EXERCISE DIRECTIONS ▸ Where the listing below reaches the line containing "(338, 378) = (827, 402): green", start writing out lines exactly, and stop once the line containing "camera: 30 degrees right, 5 degrees down" has been written.
/---
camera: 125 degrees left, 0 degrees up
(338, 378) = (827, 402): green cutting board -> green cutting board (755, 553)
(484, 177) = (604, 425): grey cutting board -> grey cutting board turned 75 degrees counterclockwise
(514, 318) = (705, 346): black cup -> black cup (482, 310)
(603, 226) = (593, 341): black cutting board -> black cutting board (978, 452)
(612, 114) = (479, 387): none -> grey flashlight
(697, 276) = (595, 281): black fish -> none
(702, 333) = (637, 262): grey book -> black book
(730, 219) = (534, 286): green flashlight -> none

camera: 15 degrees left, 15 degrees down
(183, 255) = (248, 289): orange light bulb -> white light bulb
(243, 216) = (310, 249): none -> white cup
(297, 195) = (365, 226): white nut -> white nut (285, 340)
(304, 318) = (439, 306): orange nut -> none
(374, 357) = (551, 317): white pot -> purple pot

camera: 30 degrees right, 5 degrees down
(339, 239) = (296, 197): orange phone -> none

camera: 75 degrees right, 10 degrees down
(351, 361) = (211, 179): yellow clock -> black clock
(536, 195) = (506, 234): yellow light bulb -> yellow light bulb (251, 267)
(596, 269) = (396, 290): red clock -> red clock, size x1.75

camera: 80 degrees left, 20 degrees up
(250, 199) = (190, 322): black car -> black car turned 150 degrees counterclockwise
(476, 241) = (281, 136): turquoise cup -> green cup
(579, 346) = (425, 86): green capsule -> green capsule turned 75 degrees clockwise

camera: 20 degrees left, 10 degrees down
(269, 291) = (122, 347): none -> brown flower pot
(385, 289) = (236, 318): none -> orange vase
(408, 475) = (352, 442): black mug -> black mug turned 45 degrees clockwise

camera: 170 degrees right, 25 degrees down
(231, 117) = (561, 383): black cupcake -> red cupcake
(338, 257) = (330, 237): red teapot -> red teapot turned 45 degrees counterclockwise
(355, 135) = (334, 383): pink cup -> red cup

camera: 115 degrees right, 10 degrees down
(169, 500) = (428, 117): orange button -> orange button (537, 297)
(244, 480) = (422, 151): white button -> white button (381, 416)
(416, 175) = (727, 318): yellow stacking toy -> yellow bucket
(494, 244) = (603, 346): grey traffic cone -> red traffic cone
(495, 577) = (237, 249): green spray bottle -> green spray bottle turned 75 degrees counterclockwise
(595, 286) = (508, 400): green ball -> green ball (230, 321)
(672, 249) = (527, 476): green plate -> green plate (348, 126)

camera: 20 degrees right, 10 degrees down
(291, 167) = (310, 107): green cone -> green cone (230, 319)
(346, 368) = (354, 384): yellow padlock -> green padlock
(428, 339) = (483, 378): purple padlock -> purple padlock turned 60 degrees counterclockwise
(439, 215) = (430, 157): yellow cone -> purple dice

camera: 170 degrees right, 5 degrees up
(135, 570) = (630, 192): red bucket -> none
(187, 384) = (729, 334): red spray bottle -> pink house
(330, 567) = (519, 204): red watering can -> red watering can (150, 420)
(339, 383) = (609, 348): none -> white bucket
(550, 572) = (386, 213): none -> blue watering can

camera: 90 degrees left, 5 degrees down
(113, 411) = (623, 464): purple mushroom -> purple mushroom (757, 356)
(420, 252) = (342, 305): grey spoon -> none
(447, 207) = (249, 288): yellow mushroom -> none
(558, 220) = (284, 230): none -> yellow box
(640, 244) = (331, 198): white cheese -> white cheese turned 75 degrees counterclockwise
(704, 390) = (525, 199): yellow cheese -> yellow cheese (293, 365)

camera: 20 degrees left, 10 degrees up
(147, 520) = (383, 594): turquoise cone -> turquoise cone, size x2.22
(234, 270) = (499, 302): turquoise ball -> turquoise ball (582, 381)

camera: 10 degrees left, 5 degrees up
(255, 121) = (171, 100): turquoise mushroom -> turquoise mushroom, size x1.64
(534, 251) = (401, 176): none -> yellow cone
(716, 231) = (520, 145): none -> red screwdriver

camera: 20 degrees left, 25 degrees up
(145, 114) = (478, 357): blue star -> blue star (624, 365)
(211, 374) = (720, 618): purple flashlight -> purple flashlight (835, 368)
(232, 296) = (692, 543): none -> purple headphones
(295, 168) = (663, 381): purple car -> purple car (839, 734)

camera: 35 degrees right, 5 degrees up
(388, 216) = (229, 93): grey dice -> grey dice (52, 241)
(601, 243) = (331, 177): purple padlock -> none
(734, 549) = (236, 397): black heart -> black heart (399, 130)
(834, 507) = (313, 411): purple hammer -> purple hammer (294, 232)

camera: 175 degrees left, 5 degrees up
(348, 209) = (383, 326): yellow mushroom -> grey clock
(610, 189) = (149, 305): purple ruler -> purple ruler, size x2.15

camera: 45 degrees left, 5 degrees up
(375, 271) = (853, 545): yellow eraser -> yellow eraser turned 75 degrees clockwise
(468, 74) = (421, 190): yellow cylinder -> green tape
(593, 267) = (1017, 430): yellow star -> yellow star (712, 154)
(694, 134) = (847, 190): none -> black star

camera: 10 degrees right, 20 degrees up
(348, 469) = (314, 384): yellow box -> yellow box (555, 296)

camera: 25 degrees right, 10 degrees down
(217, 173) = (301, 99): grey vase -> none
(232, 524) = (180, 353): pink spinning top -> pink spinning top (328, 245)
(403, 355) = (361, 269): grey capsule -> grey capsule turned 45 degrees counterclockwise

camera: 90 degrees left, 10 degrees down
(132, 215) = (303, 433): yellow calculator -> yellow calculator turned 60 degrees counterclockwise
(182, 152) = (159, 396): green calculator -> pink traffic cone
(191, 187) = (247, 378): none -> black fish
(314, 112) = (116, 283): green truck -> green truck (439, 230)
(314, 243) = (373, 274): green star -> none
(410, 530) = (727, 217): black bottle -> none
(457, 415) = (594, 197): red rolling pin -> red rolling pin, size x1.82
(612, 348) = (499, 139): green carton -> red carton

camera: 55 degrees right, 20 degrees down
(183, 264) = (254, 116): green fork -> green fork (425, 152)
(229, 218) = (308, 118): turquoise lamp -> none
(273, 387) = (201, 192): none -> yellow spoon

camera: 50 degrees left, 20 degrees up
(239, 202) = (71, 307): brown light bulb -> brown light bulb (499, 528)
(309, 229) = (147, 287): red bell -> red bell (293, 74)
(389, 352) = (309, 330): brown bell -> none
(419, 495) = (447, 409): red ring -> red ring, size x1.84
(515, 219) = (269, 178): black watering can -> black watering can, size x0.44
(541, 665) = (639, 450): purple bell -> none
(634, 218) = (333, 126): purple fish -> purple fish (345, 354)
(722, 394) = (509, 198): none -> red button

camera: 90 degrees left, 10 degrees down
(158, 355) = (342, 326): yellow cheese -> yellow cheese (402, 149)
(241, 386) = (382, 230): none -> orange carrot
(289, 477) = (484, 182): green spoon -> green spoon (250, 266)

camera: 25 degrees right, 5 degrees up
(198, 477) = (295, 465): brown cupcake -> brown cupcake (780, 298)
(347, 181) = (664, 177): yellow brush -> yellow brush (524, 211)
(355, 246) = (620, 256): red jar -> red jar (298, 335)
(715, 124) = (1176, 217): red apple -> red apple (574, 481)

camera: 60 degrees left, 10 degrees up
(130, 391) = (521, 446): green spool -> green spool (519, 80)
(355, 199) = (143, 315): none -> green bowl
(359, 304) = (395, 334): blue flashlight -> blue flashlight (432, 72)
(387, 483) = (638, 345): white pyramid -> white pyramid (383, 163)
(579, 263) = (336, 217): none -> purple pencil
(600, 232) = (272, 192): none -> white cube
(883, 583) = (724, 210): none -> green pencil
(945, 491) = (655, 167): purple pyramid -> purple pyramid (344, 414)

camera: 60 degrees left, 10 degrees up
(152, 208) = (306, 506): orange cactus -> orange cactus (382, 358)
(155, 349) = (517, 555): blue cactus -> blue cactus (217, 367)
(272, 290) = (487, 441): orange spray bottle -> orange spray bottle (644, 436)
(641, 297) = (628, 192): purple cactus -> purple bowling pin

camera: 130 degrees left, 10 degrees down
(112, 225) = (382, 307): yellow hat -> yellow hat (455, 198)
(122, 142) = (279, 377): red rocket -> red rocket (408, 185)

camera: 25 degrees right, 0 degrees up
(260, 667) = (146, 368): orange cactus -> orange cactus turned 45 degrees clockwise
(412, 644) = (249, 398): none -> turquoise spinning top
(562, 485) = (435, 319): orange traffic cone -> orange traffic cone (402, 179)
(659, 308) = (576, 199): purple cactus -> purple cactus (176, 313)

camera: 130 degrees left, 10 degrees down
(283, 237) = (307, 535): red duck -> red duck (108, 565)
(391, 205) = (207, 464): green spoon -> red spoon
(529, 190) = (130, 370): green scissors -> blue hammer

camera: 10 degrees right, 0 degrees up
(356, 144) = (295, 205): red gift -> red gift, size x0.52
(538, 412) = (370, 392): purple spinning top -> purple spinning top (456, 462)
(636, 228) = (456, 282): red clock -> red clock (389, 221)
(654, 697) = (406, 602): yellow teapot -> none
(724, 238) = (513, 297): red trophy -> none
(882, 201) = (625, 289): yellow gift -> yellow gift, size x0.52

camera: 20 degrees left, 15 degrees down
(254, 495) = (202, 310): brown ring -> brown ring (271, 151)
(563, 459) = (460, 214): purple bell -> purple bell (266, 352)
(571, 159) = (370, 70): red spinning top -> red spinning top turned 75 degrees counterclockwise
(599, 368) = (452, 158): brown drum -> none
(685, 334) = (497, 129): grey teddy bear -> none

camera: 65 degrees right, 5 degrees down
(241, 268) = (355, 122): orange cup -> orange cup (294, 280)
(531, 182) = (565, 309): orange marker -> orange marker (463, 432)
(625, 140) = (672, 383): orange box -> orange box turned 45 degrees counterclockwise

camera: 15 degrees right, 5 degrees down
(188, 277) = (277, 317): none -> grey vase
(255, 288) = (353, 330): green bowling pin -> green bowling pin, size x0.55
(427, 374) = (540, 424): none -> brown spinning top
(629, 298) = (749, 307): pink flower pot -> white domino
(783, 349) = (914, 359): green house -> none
\---
RESPONSE ▸
(338, 378) = (827, 402): green cutting board -> green cutting board (755, 553)
(484, 177) = (604, 425): grey cutting board -> grey cutting board turned 75 degrees counterclockwise
(514, 318) = (705, 346): black cup -> black cup (482, 310)
(603, 226) = (593, 341): black cutting board -> black cutting board (978, 452)
(612, 114) = (479, 387): none -> grey flashlight
(697, 276) = (595, 281): black fish -> none
(702, 333) = (637, 262): grey book -> black book
(730, 219) = (534, 286): green flashlight -> none

camera: 15 degrees left, 15 degrees down
(183, 255) = (248, 289): orange light bulb -> white light bulb
(243, 216) = (310, 249): none -> white cup
(297, 195) = (365, 226): white nut -> white nut (285, 340)
(304, 318) = (439, 306): orange nut -> none
(374, 357) = (551, 317): white pot -> purple pot

camera: 30 degrees right, 5 degrees down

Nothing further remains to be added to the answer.